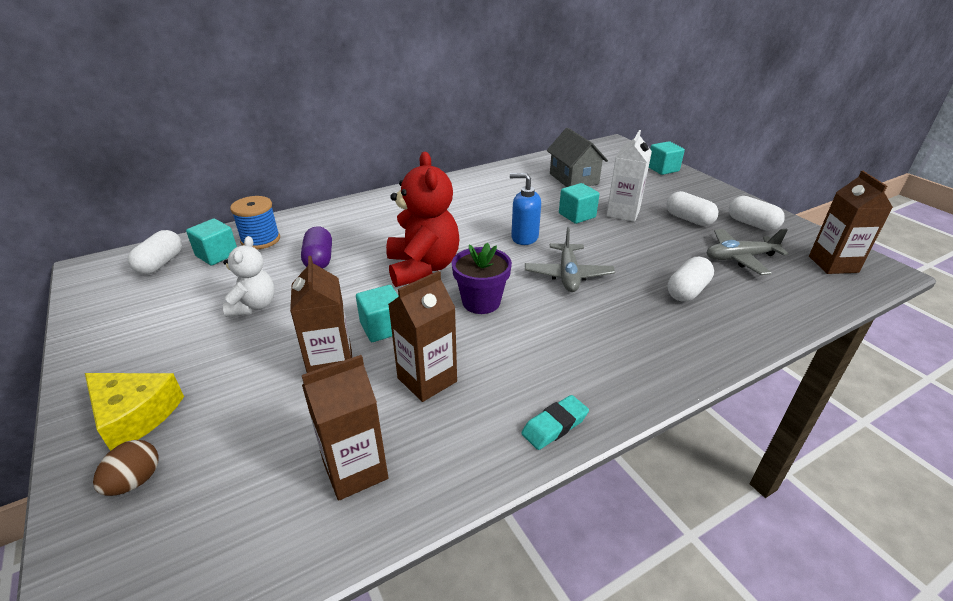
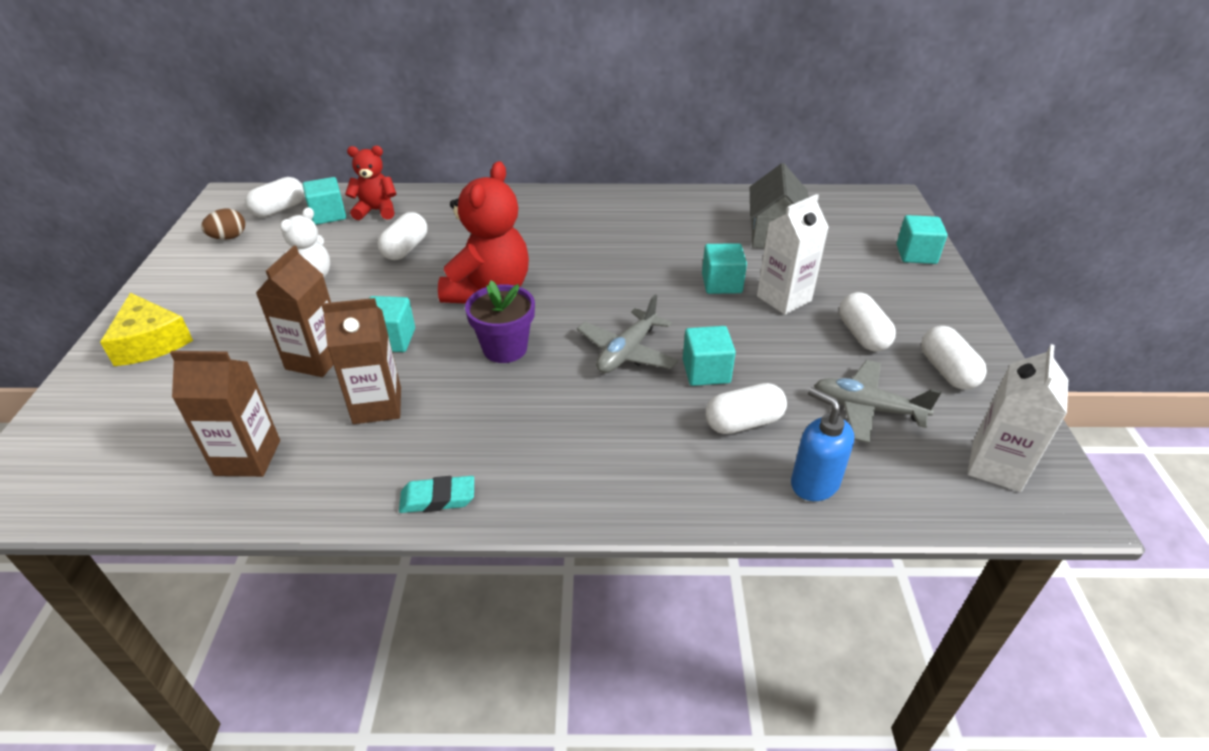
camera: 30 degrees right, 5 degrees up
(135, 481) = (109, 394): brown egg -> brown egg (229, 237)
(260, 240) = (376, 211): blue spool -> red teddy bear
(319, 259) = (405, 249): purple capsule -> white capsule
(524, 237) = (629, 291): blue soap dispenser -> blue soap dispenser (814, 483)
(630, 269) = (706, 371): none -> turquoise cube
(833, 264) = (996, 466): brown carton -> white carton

--

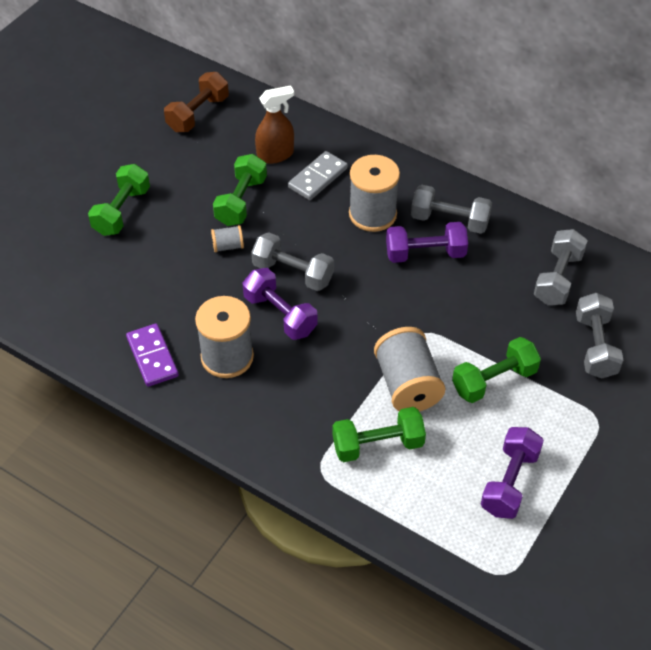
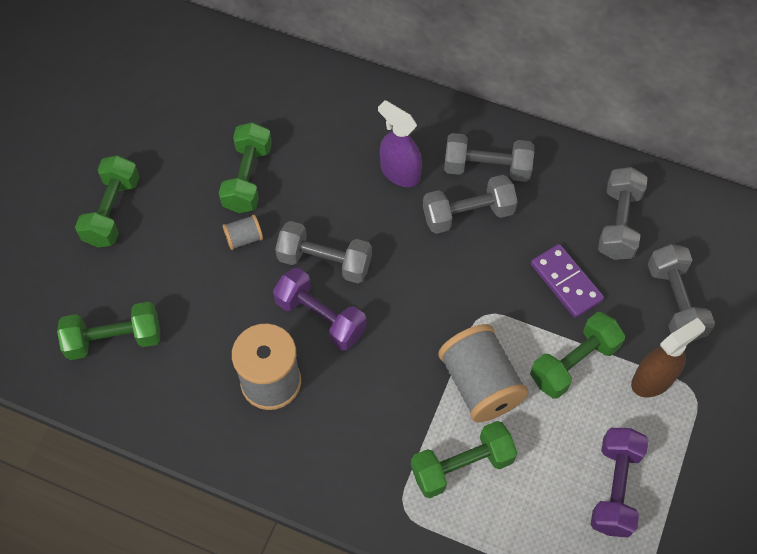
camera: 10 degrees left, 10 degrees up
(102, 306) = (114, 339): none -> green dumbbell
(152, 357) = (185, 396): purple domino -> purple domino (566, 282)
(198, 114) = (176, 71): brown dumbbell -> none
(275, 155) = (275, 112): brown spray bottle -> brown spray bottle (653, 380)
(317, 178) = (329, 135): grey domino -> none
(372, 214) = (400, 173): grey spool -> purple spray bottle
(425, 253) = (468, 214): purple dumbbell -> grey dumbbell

## [WHAT TO PRODUCE]
Using only the entries above, output the line with "camera: 30 degrees right, 5 degrees up", the line with "(833, 264) = (996, 466): brown", and all lines between them, exactly as they stand.

## [TASK RESPONSE]
camera: 30 degrees right, 5 degrees up
(135, 481) = (109, 394): brown egg -> brown egg (229, 237)
(260, 240) = (376, 211): blue spool -> red teddy bear
(319, 259) = (405, 249): purple capsule -> white capsule
(524, 237) = (629, 291): blue soap dispenser -> blue soap dispenser (814, 483)
(630, 269) = (706, 371): none -> turquoise cube
(833, 264) = (996, 466): brown carton -> white carton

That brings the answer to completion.